▶ **THE TASK**
Using the entries below, show all lines with the string "white".

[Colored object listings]

------------------------------------

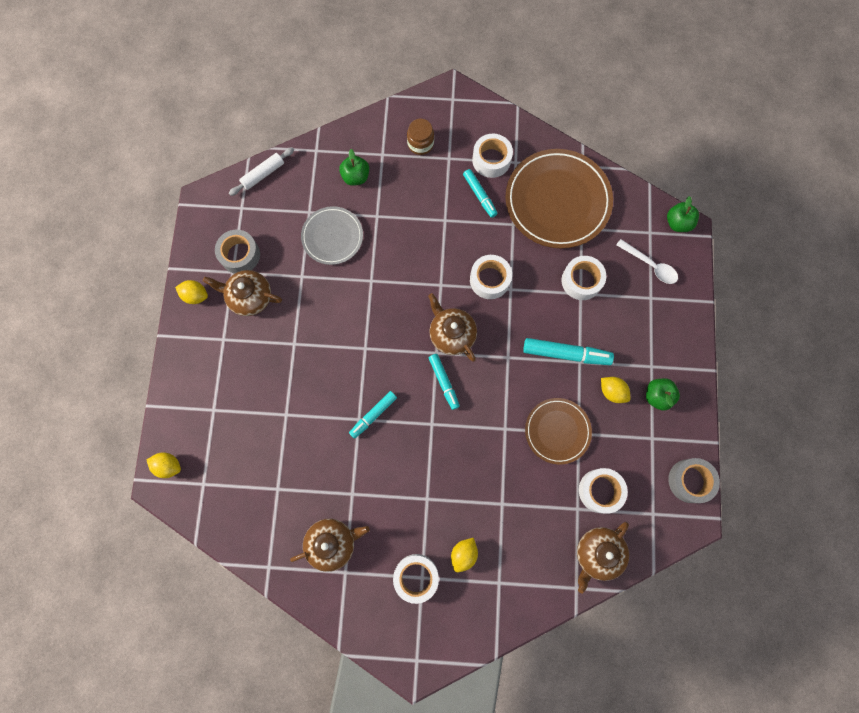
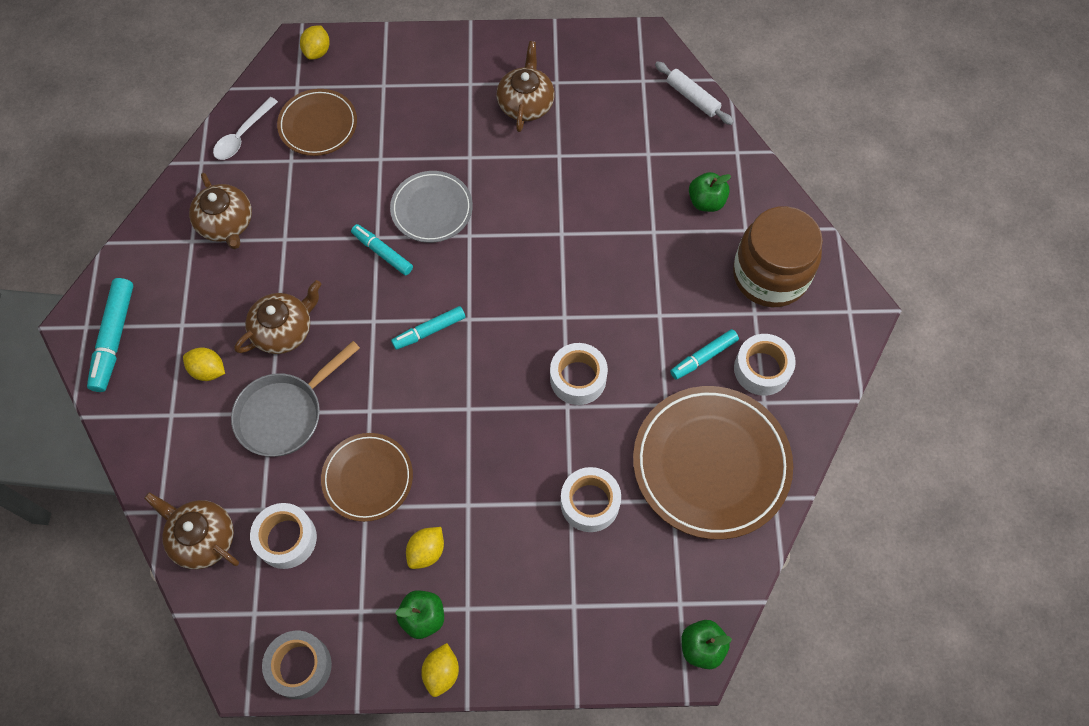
camera: 85 degrees right, 10 degrees down
(196, 295) = (522, 49): yellow lemon -> yellow lemon (441, 672)
(240, 255) = (579, 87): grey tape -> none
(245, 465) = (318, 125): none -> brown plate
(332, 237) = (616, 183): grey plate -> grey plate (432, 209)
(416, 577) = (183, 318): white tape -> none
(420, 144) = (770, 275): brown jar -> brown jar, size x2.06
(451, 334) = (496, 335): brown teapot -> brown teapot (284, 330)
(504, 492) = (284, 414): none -> grey pan
(566, 353) = (478, 485): turquoise marker -> turquoise marker (114, 338)
(650, 265) = (625, 604): white spoon -> white spoon (242, 135)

------------------------------------

▶ **RESULT BELOW**
(416, 577) = (183, 318): white tape -> none
(650, 265) = (625, 604): white spoon -> white spoon (242, 135)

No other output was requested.